> **TASK STATEMENT**:
Look through the entries below and extract exactly the lines from the one containing "brown book: 3 -> 0" through the one containing "yellow banana: 2 -> 1", ends included.

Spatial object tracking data

★ ★ ★

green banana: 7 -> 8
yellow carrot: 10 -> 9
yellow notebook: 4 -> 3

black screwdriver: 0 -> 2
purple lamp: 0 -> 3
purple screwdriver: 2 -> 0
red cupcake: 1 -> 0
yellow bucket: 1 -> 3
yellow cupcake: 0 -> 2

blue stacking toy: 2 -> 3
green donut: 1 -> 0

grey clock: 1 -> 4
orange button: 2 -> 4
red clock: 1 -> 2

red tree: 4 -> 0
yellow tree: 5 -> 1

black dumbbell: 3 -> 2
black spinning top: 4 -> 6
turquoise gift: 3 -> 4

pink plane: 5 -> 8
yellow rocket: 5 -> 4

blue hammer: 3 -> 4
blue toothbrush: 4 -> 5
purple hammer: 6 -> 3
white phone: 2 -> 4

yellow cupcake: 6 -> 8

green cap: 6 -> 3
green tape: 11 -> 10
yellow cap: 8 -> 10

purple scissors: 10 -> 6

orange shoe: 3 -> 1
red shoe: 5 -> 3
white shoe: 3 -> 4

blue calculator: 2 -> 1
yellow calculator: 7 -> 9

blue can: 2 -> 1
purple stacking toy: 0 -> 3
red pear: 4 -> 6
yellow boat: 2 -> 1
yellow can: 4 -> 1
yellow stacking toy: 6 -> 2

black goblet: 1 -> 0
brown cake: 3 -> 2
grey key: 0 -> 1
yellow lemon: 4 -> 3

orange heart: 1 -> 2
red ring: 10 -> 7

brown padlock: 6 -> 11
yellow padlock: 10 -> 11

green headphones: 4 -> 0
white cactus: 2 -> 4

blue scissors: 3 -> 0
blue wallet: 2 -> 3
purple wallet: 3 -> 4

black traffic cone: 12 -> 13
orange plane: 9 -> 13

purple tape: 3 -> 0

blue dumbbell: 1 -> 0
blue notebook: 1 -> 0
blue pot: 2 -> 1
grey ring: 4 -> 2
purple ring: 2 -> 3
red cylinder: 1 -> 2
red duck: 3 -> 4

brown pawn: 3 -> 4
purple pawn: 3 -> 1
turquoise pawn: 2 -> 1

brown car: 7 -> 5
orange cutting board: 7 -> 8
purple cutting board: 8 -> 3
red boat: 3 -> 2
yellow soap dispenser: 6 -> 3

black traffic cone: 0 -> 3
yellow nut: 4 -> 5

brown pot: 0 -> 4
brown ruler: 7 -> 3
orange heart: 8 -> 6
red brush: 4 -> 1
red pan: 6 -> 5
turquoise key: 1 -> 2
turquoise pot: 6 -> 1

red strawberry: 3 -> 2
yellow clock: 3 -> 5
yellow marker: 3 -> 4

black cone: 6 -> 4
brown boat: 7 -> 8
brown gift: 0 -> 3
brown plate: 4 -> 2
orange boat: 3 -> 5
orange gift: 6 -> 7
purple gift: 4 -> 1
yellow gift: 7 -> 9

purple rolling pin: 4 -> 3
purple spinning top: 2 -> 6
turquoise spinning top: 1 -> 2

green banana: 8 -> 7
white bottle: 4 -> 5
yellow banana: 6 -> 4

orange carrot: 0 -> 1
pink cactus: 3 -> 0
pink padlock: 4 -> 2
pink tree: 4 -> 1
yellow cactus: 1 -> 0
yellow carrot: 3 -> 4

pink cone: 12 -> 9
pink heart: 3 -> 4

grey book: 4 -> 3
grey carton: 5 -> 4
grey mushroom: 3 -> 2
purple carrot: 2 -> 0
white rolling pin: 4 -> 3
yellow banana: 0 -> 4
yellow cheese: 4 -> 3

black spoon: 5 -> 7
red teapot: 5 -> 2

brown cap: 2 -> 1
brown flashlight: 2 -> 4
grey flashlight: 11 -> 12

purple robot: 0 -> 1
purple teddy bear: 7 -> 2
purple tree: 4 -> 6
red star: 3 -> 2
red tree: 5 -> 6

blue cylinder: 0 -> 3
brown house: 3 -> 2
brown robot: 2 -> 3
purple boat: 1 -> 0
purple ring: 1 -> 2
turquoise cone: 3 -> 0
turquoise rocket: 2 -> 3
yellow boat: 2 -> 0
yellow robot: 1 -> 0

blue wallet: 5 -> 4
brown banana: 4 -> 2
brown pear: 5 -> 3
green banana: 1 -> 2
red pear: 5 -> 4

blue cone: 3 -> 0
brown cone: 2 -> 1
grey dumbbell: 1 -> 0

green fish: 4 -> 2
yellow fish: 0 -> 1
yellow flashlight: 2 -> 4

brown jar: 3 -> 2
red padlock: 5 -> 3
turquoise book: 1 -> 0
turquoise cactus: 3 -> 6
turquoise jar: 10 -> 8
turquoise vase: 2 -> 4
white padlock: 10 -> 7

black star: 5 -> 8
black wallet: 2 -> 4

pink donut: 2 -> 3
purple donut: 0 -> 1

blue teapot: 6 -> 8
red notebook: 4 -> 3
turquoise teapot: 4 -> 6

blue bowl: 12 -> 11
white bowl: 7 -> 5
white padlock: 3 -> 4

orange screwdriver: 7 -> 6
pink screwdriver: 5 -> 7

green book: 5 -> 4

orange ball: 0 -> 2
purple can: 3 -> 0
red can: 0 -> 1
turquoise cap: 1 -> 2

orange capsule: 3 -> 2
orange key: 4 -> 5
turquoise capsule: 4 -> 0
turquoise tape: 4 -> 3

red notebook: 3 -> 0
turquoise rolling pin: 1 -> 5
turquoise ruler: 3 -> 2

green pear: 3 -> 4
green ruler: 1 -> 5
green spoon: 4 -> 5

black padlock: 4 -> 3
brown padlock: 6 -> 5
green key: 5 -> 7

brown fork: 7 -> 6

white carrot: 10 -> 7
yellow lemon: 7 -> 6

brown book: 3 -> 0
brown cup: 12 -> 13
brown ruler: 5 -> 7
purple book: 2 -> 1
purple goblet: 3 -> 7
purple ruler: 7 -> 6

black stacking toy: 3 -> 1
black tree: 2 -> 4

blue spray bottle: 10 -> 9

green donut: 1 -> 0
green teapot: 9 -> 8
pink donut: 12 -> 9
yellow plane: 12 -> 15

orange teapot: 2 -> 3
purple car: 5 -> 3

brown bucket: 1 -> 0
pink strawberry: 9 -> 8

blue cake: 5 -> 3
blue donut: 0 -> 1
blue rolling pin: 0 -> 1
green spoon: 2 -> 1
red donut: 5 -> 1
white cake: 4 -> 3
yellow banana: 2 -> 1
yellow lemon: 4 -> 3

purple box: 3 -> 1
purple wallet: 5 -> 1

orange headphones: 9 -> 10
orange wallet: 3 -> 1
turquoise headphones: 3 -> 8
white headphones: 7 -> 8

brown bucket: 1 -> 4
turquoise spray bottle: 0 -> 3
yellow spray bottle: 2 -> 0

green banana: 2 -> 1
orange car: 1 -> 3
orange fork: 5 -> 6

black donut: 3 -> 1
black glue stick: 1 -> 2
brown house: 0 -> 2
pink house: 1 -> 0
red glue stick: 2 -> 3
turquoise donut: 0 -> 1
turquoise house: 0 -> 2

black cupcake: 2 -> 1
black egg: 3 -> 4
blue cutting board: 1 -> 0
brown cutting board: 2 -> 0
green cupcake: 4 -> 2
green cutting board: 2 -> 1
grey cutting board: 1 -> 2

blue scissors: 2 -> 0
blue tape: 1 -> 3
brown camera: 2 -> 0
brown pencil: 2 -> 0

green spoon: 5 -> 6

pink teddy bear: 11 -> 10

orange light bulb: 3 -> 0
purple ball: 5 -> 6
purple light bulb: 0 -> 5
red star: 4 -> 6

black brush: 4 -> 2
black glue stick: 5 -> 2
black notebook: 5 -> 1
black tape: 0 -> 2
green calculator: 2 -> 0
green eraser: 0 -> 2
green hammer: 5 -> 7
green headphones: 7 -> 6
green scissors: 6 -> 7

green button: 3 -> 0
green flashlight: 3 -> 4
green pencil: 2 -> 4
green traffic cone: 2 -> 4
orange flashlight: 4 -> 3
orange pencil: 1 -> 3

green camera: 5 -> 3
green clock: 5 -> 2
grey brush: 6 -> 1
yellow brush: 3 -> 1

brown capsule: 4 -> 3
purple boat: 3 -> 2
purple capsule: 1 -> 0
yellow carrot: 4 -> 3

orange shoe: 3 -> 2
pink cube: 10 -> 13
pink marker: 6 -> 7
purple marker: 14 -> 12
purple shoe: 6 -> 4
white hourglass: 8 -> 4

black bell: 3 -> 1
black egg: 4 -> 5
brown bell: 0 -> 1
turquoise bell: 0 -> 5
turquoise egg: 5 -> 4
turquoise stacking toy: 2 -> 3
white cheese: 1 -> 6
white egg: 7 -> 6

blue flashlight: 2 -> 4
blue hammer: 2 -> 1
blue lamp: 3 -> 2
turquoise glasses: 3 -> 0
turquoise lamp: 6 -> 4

★ ★ ★

> **WRITTEN SOLUTION**:
brown book: 3 -> 0
brown cup: 12 -> 13
brown ruler: 5 -> 7
purple book: 2 -> 1
purple goblet: 3 -> 7
purple ruler: 7 -> 6

black stacking toy: 3 -> 1
black tree: 2 -> 4

blue spray bottle: 10 -> 9

green donut: 1 -> 0
green teapot: 9 -> 8
pink donut: 12 -> 9
yellow plane: 12 -> 15

orange teapot: 2 -> 3
purple car: 5 -> 3

brown bucket: 1 -> 0
pink strawberry: 9 -> 8

blue cake: 5 -> 3
blue donut: 0 -> 1
blue rolling pin: 0 -> 1
green spoon: 2 -> 1
red donut: 5 -> 1
white cake: 4 -> 3
yellow banana: 2 -> 1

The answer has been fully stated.